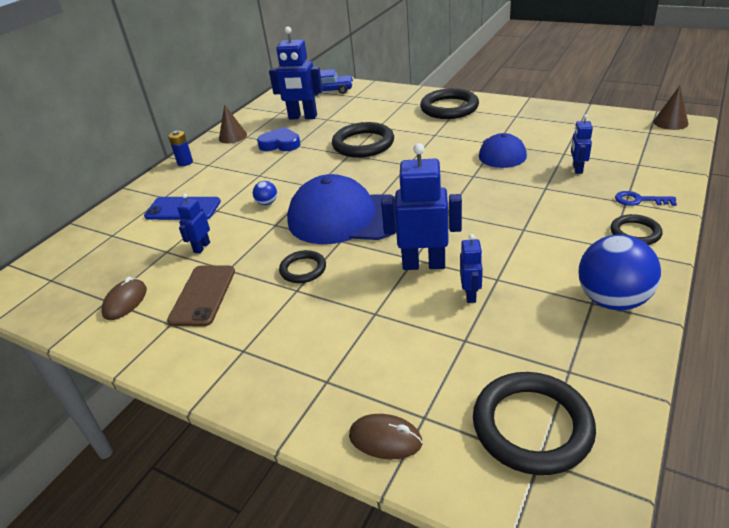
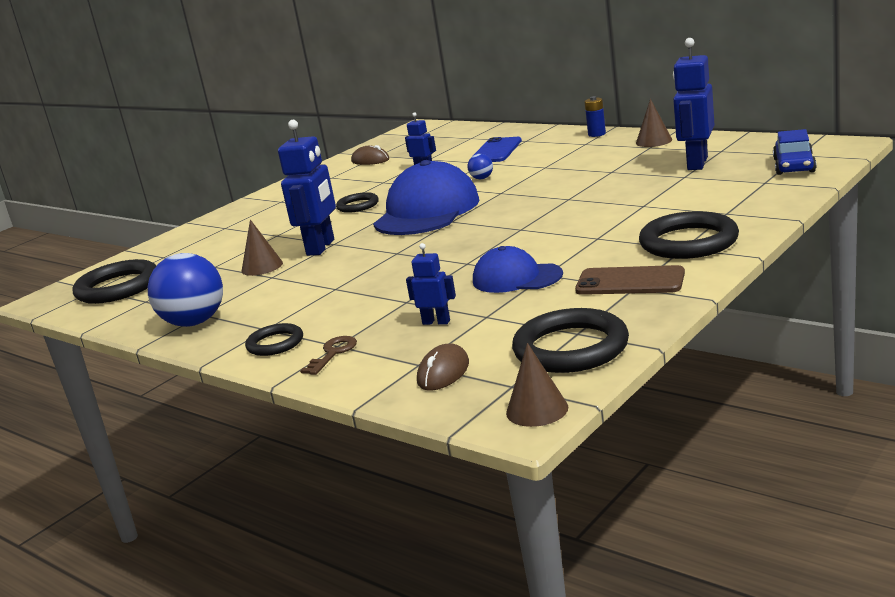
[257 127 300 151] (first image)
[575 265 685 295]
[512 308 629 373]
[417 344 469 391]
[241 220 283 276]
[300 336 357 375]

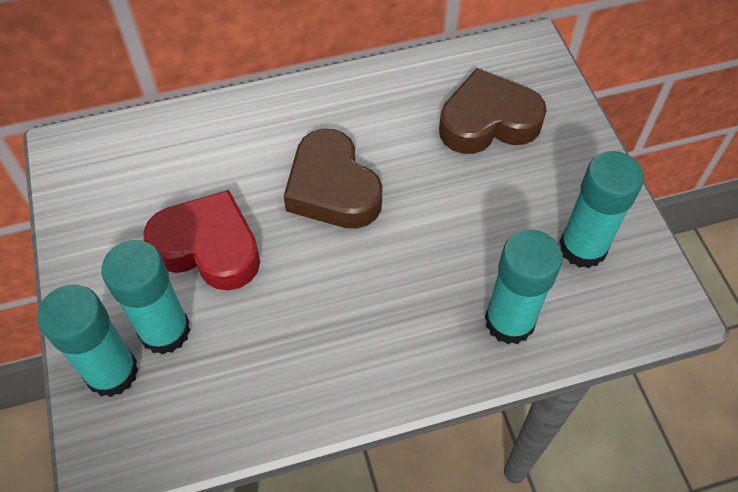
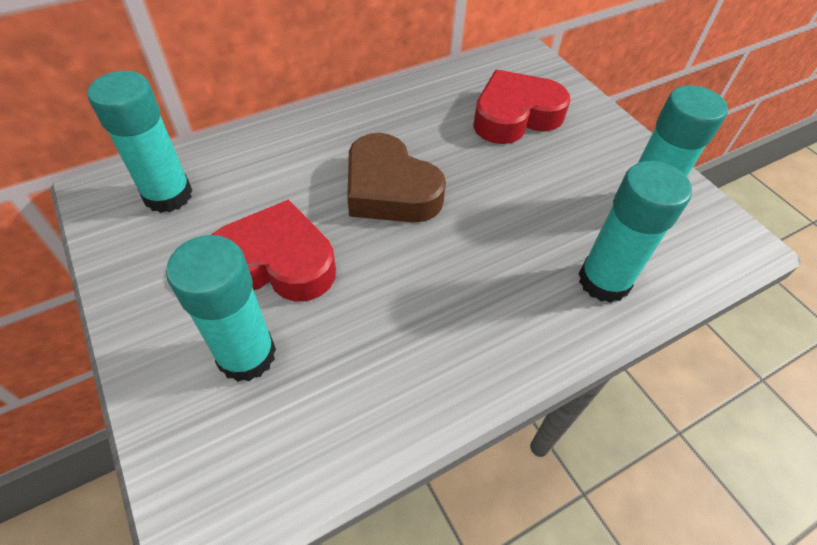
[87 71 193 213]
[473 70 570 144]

▸ **Work to complete**
Once the line containing "[417 344 469 391]" is found, it and every line through the end of the records above should be output exactly, with no pictures.

▸ **Output for this exercise**
[417 344 469 391]
[241 220 283 276]
[300 336 357 375]

[87 71 193 213]
[473 70 570 144]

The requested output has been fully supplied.